[Task prompt]: Where a line of the records contains the word "yellow", show that line.

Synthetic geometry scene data
------------

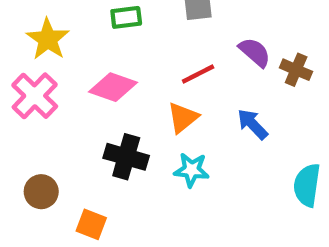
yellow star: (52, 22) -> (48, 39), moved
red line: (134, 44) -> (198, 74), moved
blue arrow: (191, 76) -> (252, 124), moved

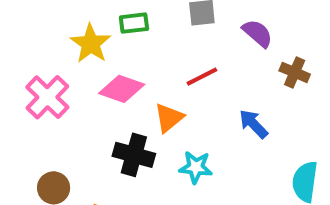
yellow star: (48, 39) -> (91, 44), moved
purple semicircle: (255, 52) -> (258, 33), moved
orange triangle: (183, 118) -> (169, 118), moved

------------

[Answer section]:
yellow star: (52, 22) -> (48, 39), moved
yellow star: (48, 39) -> (91, 44), moved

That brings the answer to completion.